When a line in the entries below contains the word "OLED", copy that line.

........

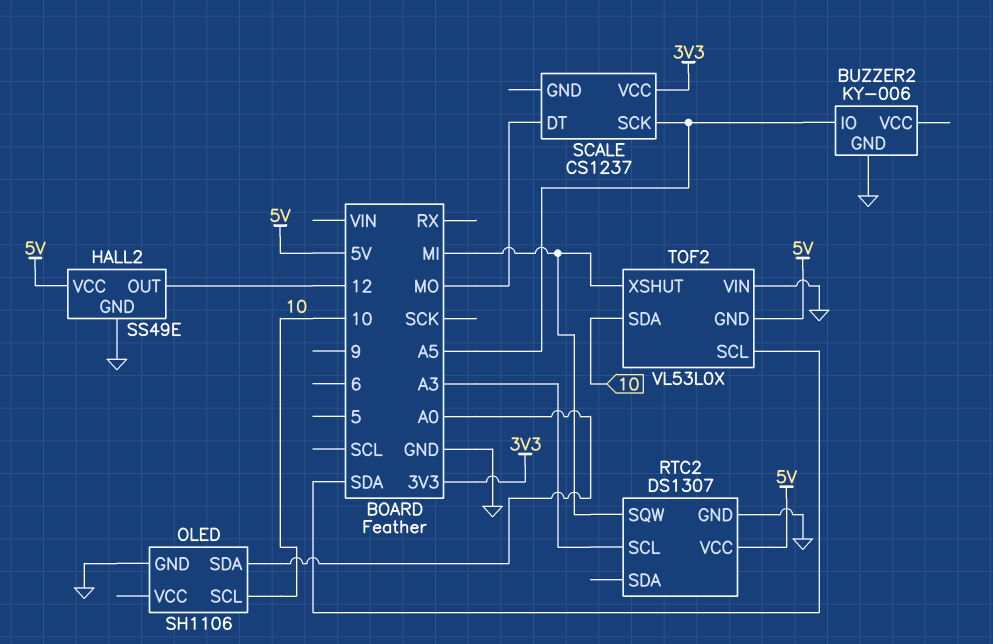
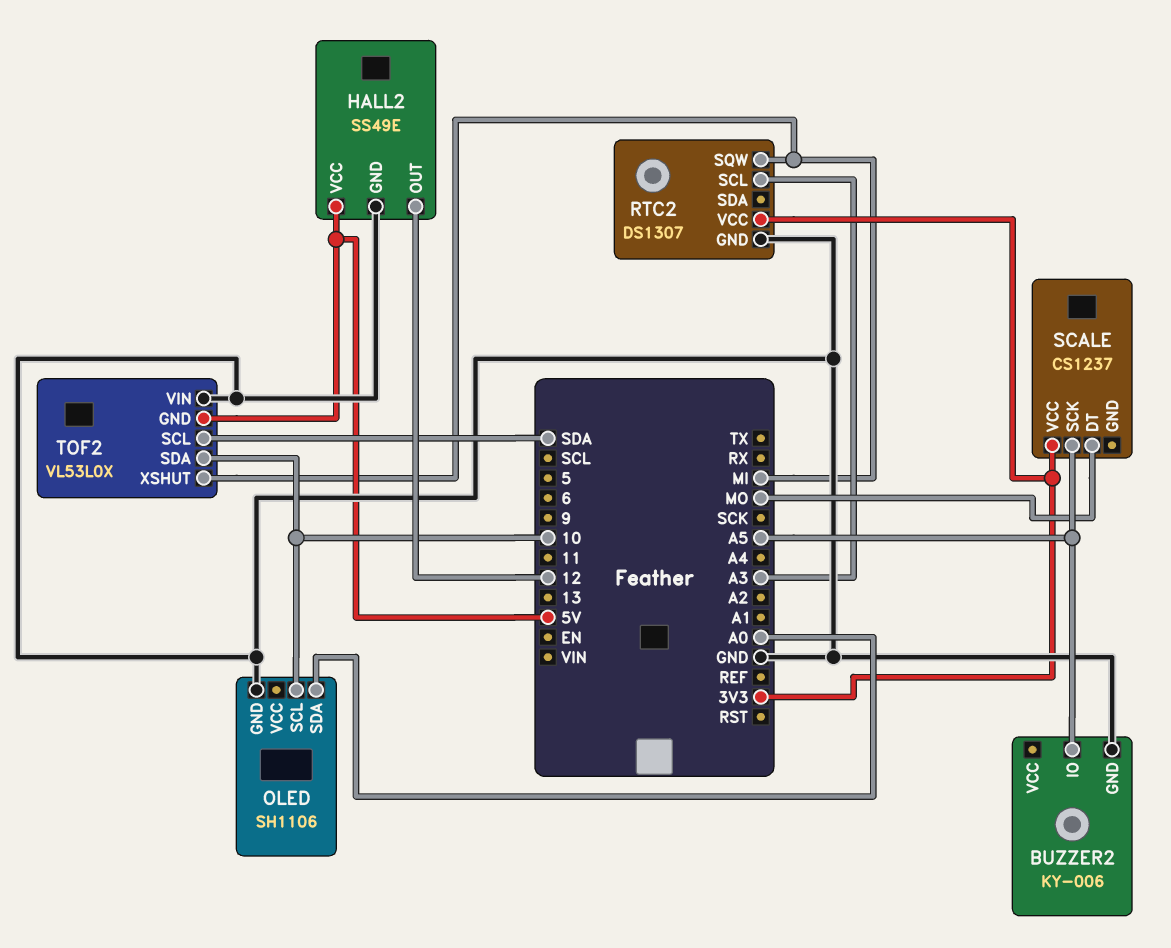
RTC2 pin VCC: 5V -> 3V3

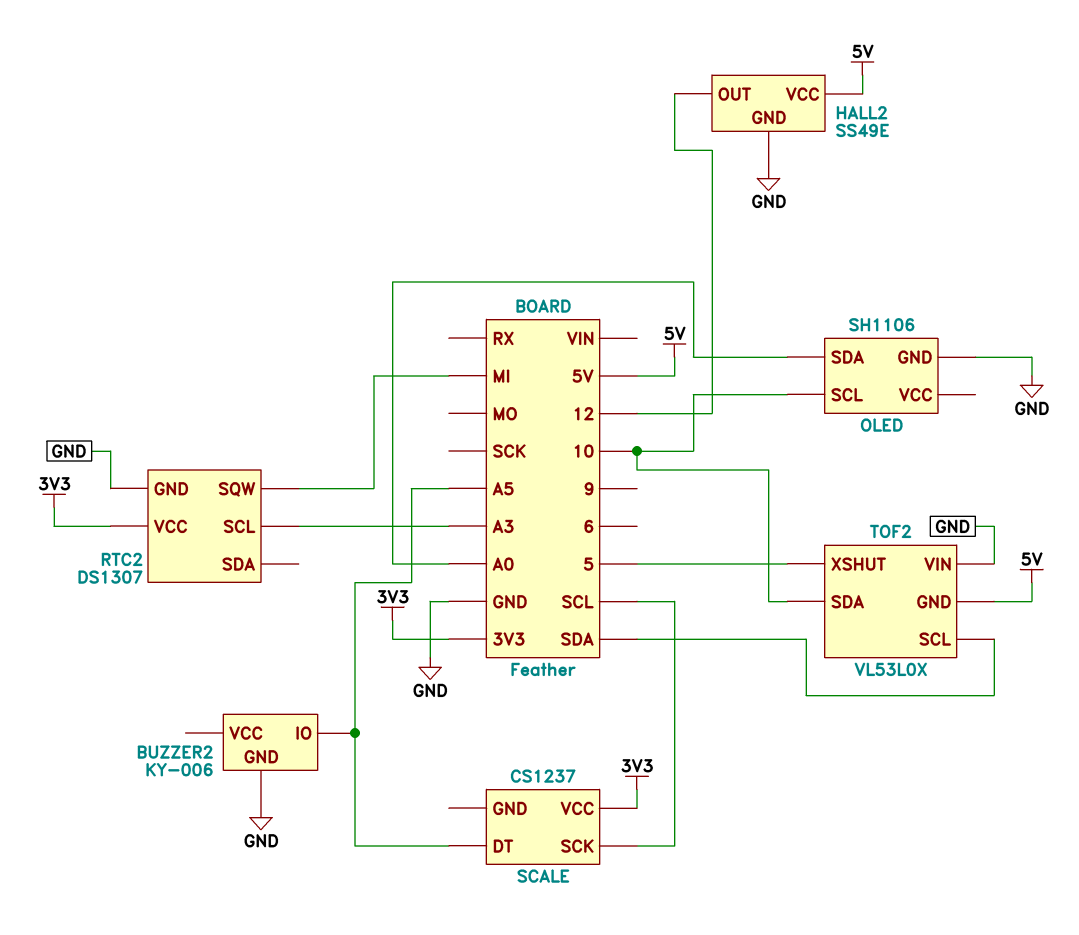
SCALE pin DT: MO -> A5
SCALE pin SCK: A5 -> SCL
TOF2 pin XSHUT: MI -> 5

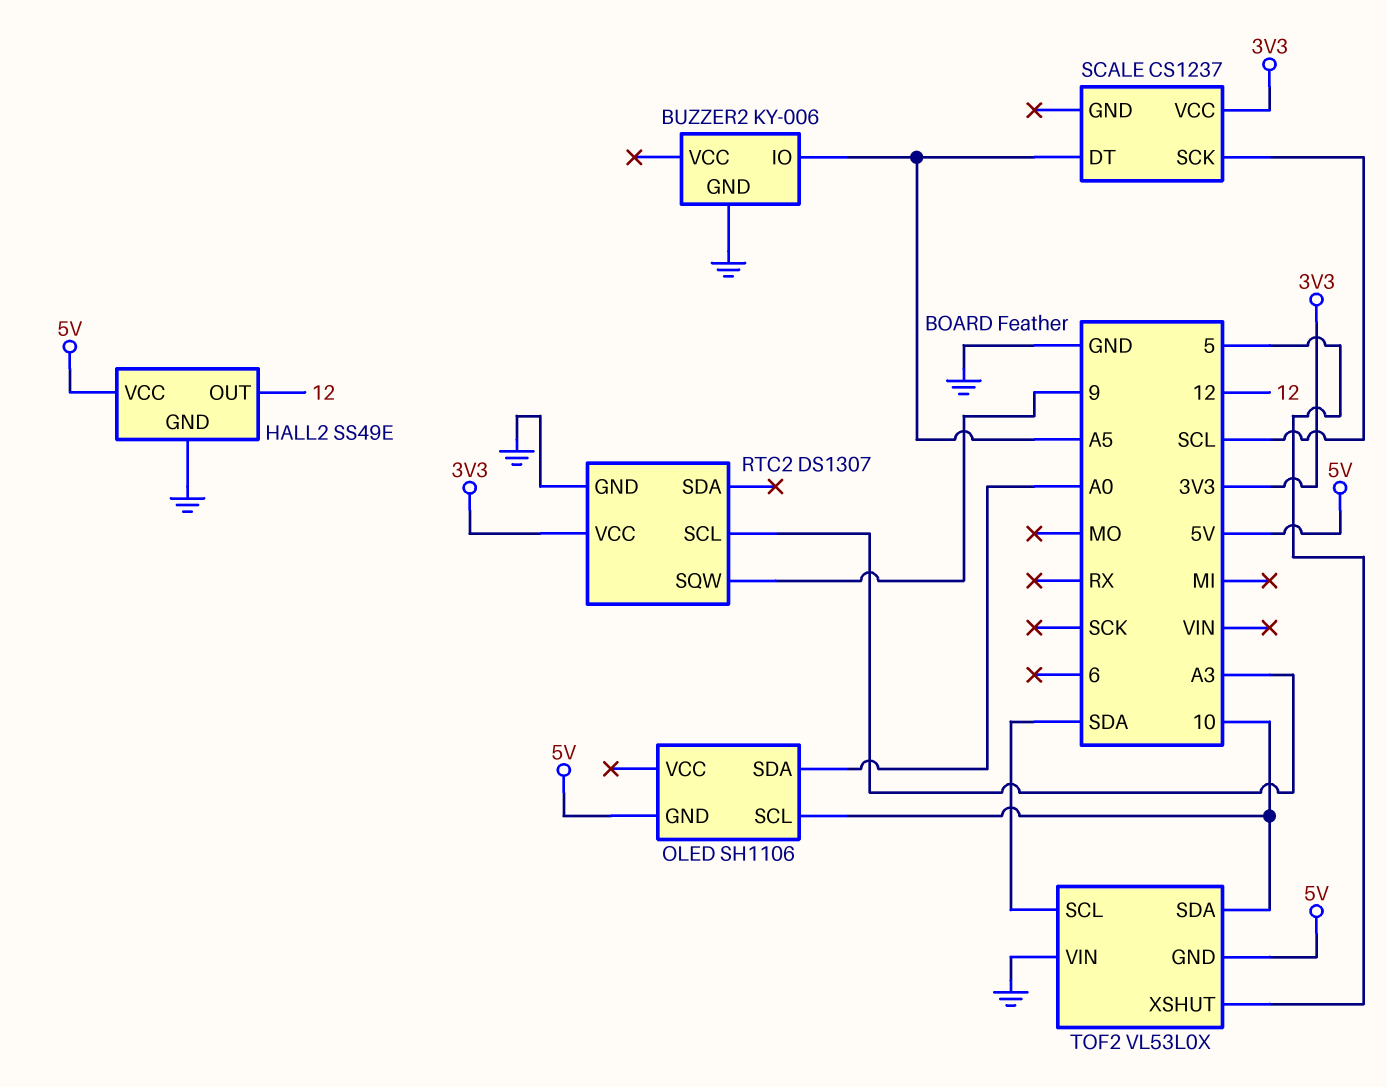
OLED pin GND: GND -> 5V
RTC2 pin SQW: MI -> 9

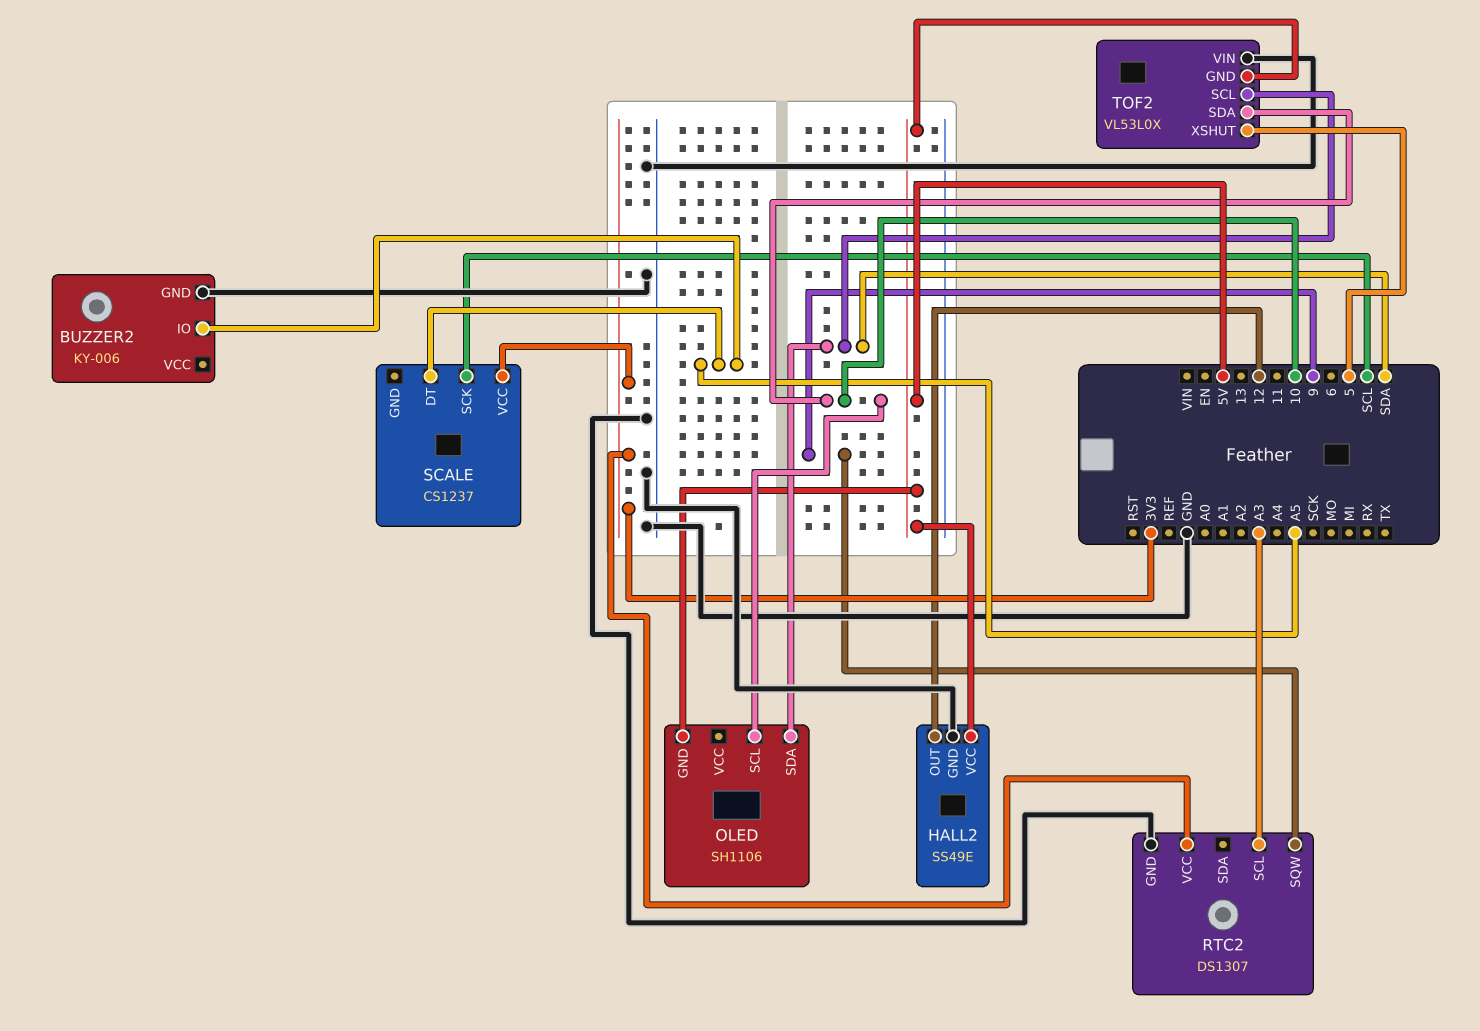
OLED pin SDA: A0 -> SDA

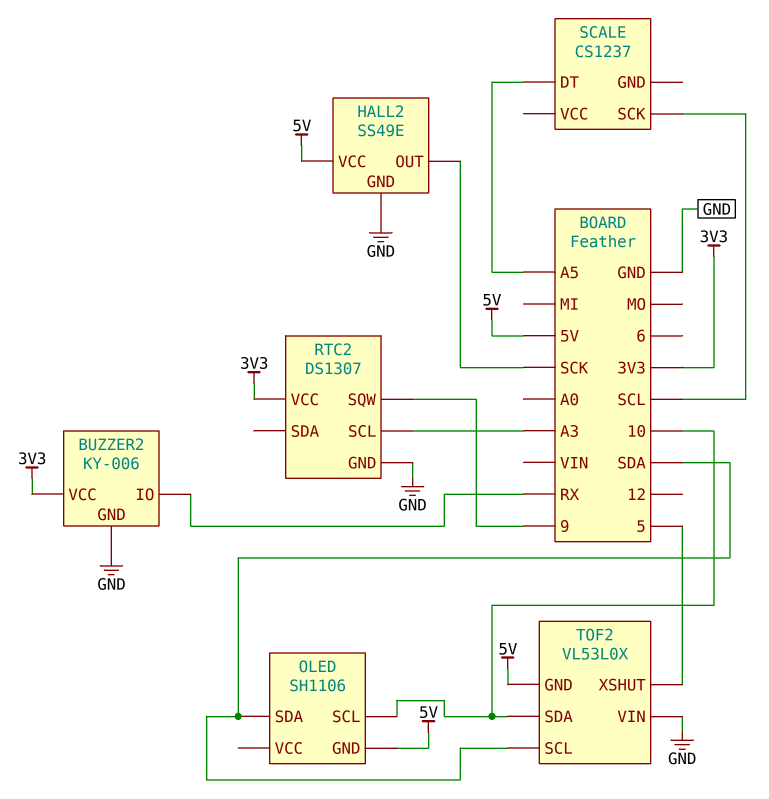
BUZZER2 pin IO: A5 -> RX
BUZZER2 pin VCC: none -> 3V3
HALL2 pin OUT: 12 -> SCK
SCALE pin VCC: 3V3 -> none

........

SOLUTION FOR THIS PROBLEM:
OLED pin GND: GND -> 5V
OLED pin SDA: A0 -> SDA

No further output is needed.